YOUR OBJECTIVE. When you find the line with "white car: 2 -> 1" among the records below, reproduce it and each line after it exactly, ending with the line with "pink wallet: 1 -> 4".

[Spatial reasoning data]
★ ★ ★ ★

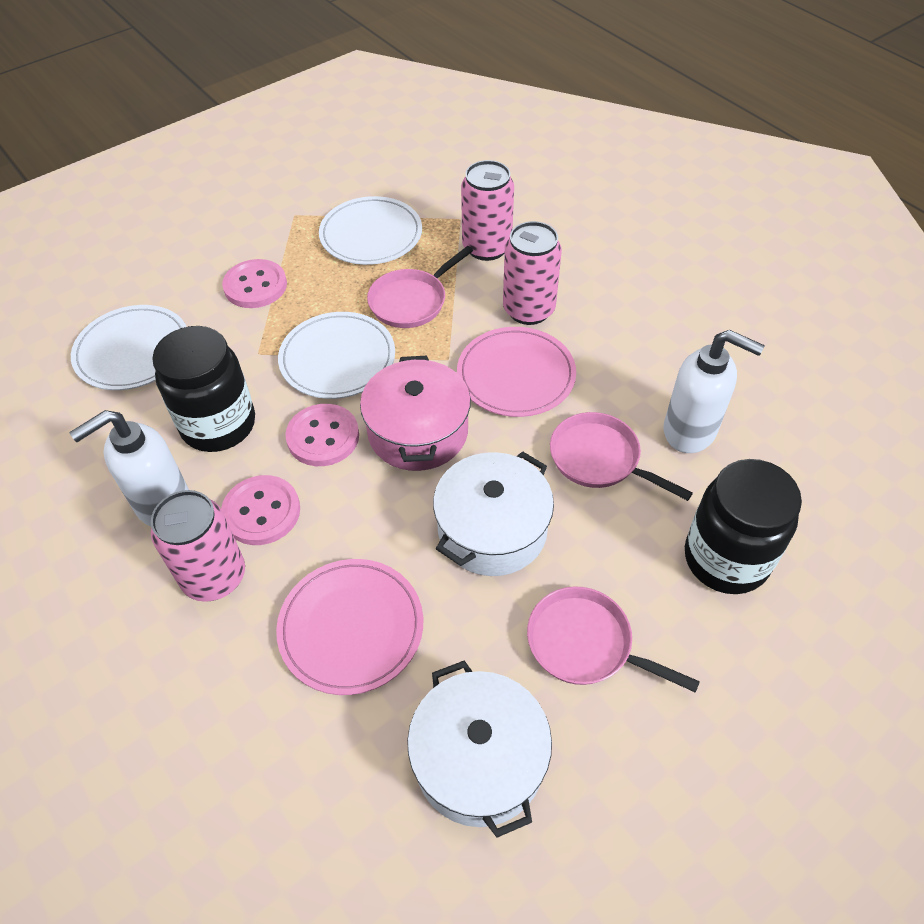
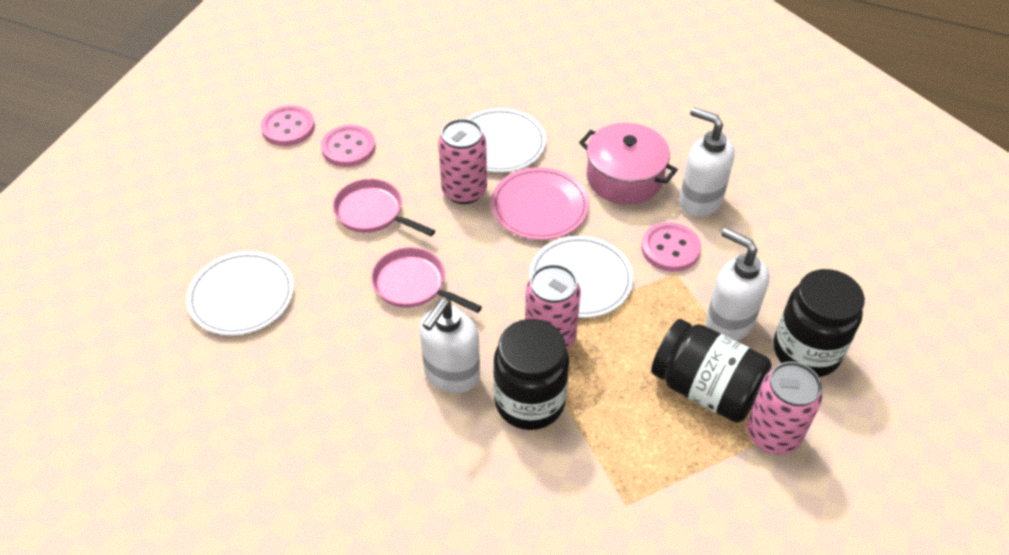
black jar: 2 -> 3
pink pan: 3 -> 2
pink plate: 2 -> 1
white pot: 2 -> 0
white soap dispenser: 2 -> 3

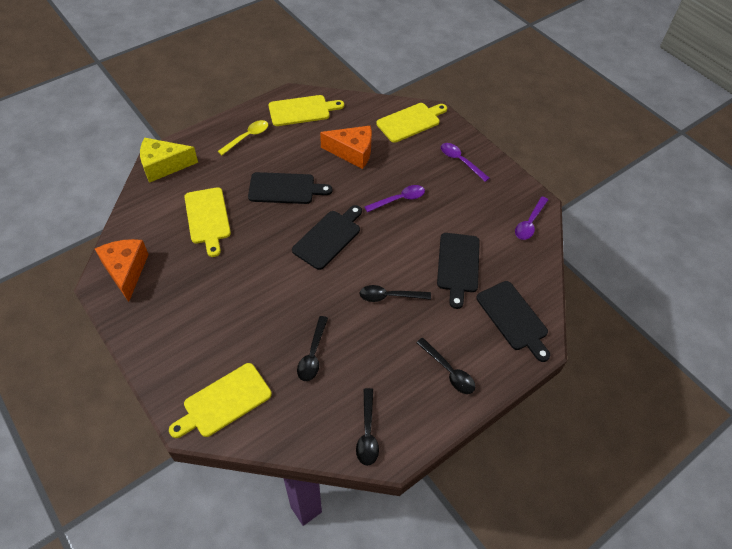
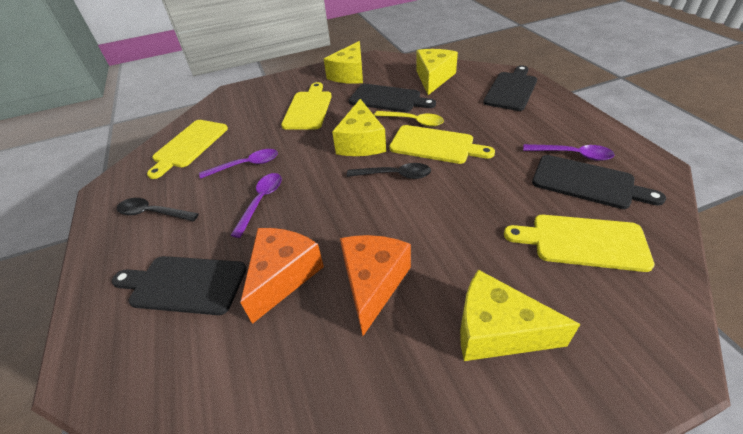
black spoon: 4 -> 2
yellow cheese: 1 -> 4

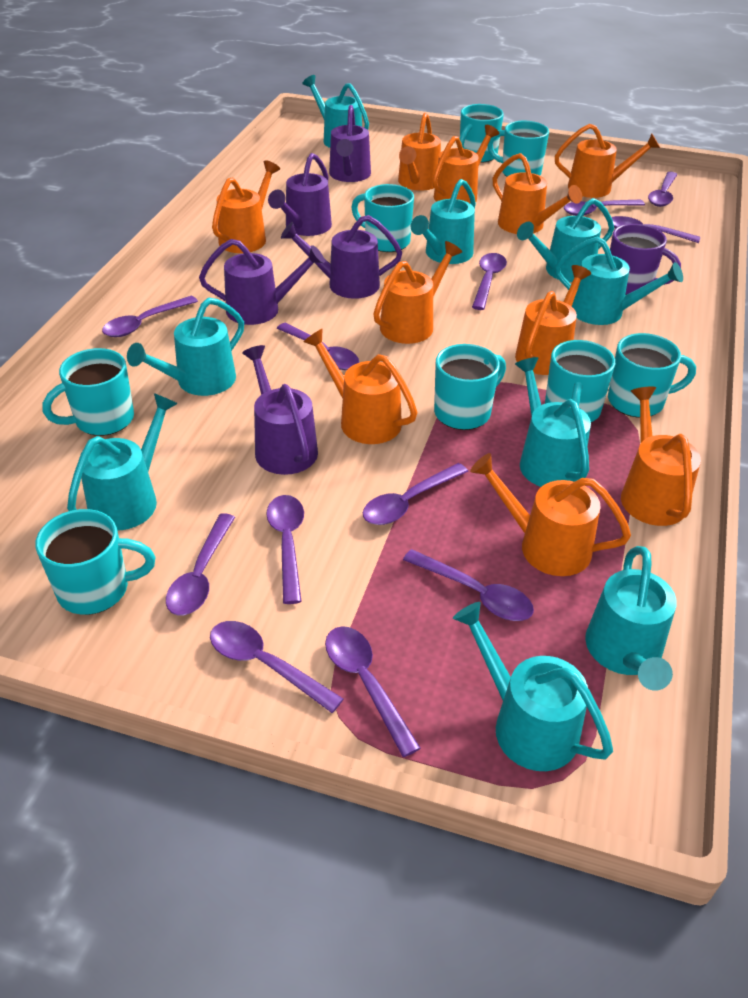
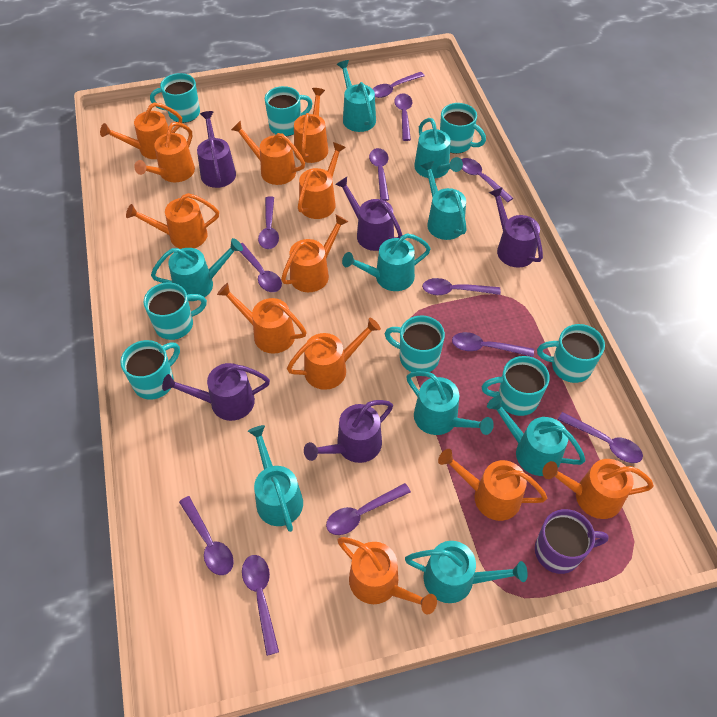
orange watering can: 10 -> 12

★ ★ ★ ★

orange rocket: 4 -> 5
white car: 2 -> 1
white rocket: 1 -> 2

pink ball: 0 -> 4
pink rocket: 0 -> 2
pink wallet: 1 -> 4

★ ★ ★ ★

ANSWER TO THE PROBLEM.
white car: 2 -> 1
white rocket: 1 -> 2

pink ball: 0 -> 4
pink rocket: 0 -> 2
pink wallet: 1 -> 4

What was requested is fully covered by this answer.